> _WORK INSTRUCTION_
Scan the listing for "LIGHT" and copy out each line that has it.

▬▬▬▬▬▬

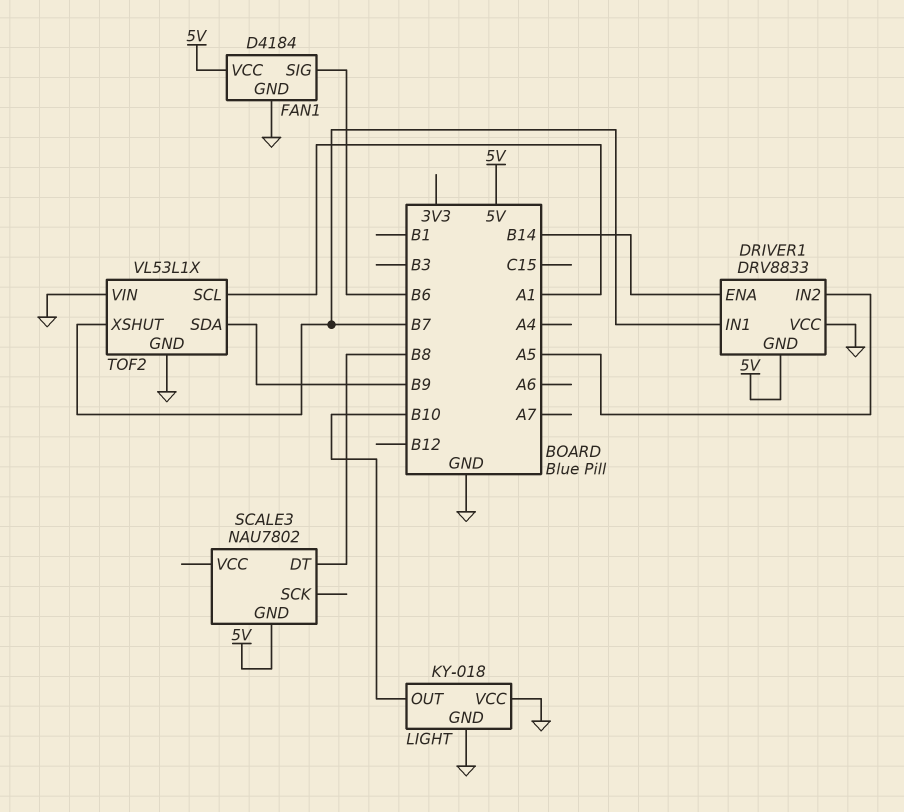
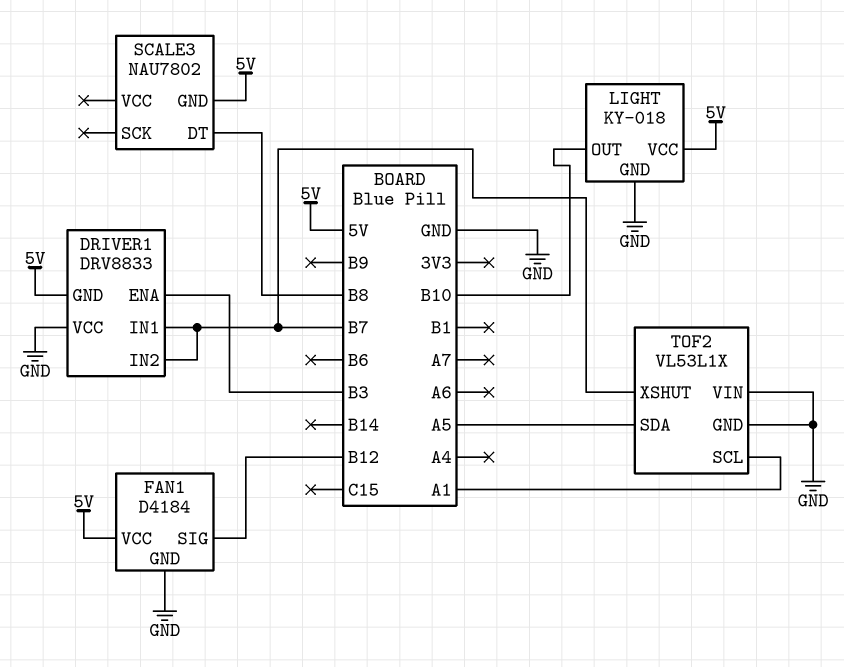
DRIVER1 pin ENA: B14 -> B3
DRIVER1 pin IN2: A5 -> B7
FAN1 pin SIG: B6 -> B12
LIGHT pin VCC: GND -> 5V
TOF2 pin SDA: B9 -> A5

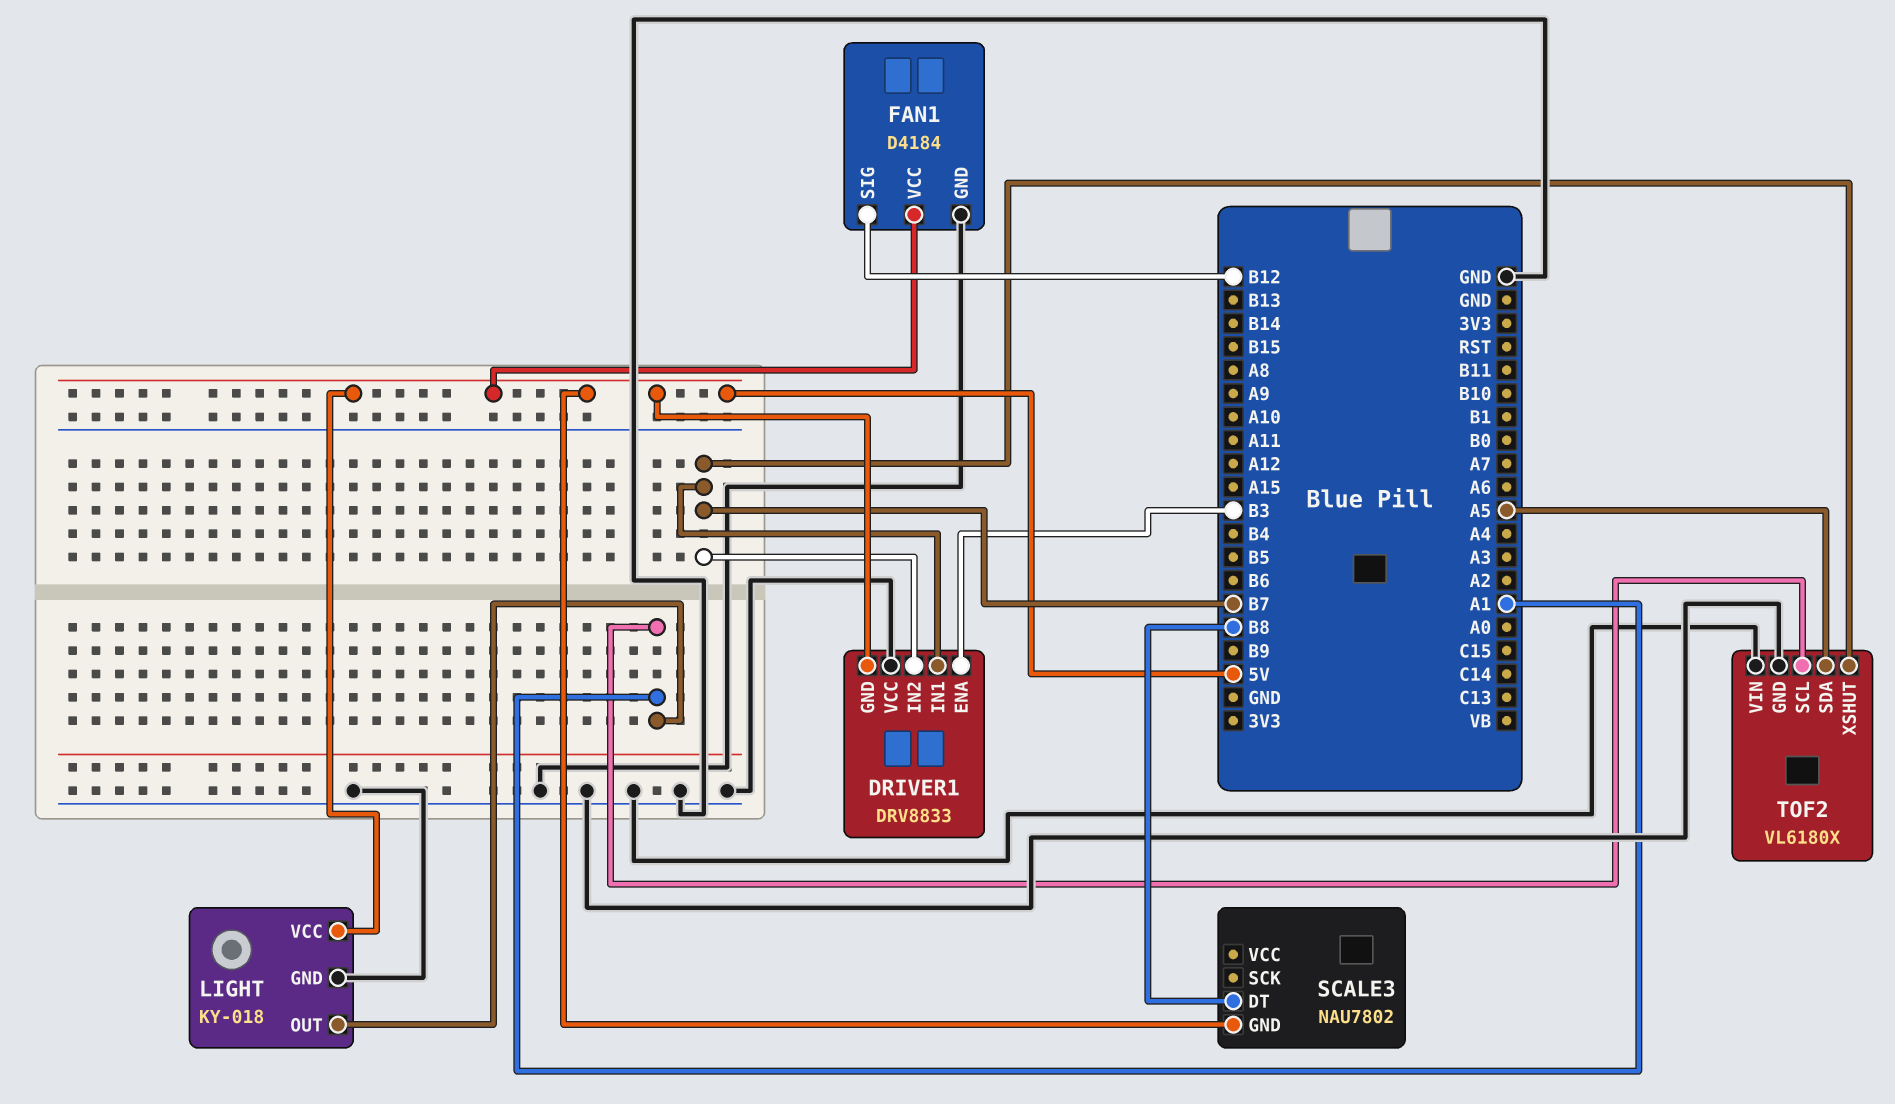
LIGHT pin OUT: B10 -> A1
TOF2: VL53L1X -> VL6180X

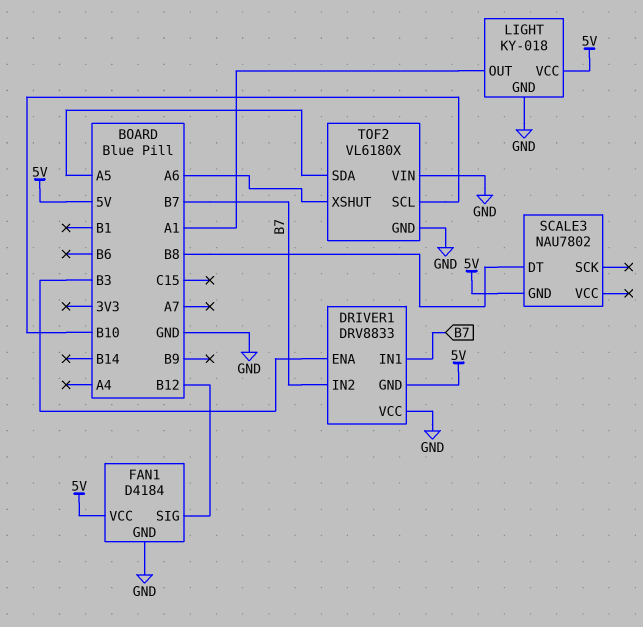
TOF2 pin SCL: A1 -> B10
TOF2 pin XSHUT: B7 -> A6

▬▬▬▬▬▬

> _WRITTEN RESPONSE_
LIGHT pin VCC: GND -> 5V
LIGHT pin OUT: B10 -> A1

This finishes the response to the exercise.